> [Request]: When you reach the line containing "pink bowling pin" in the entries below, please begin setting down lines exactly, stop only after the last one, and add nothing else.

> [Scene edit records]:

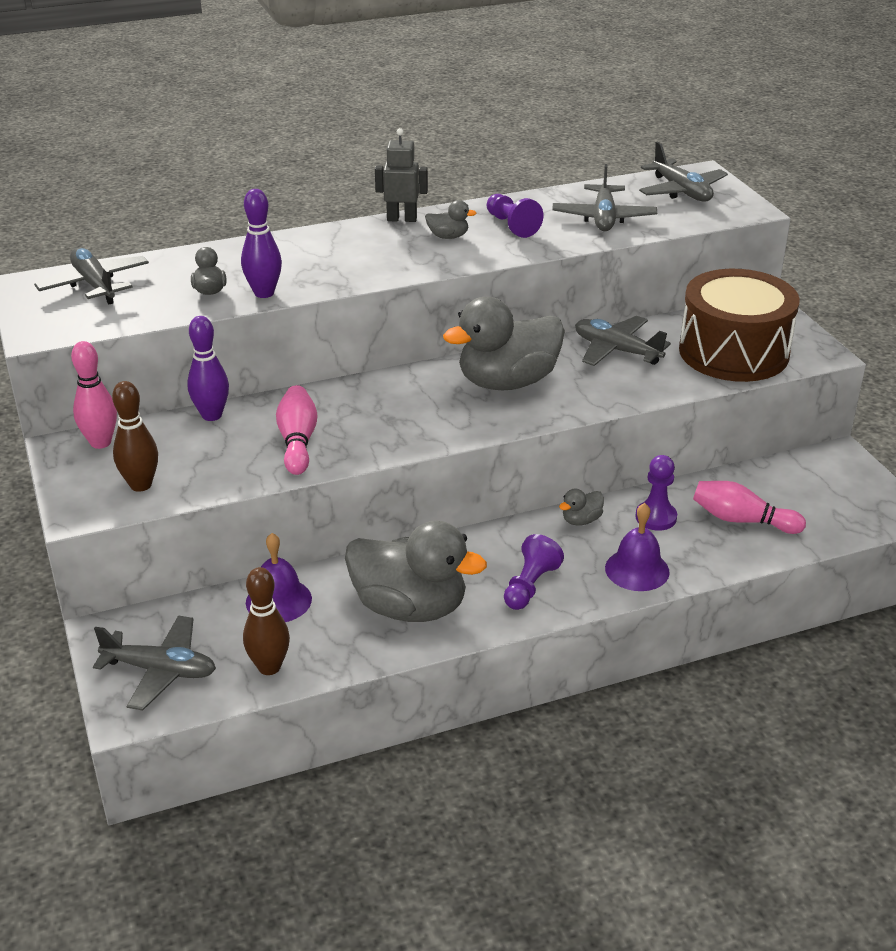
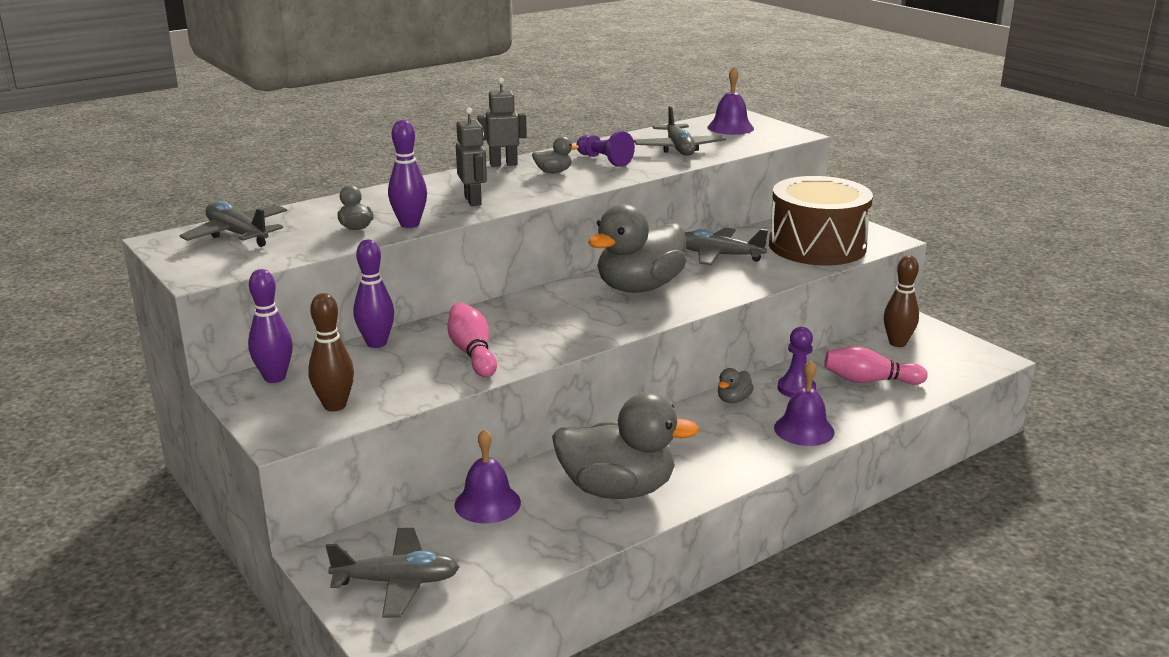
camera: 15 degrees left, 10 degrees down
pink bowling pin [71,341,117,449] -> purple bowling pin [248,269,293,383]
brown bowling pin [243,567,290,675] -> brown bowling pin moved to [884,255,919,347]
purple pawn [504,534,564,610] -> none
grey plane [639,142,728,201] -> purple bell [707,67,754,135]
none -> grey robot [456,107,487,206]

> [Solution for this task]:
pink bowling pin [71,341,117,449] -> purple bowling pin [248,269,293,383]
brown bowling pin [243,567,290,675] -> brown bowling pin moved to [884,255,919,347]
purple pawn [504,534,564,610] -> none
grey plane [639,142,728,201] -> purple bell [707,67,754,135]
none -> grey robot [456,107,487,206]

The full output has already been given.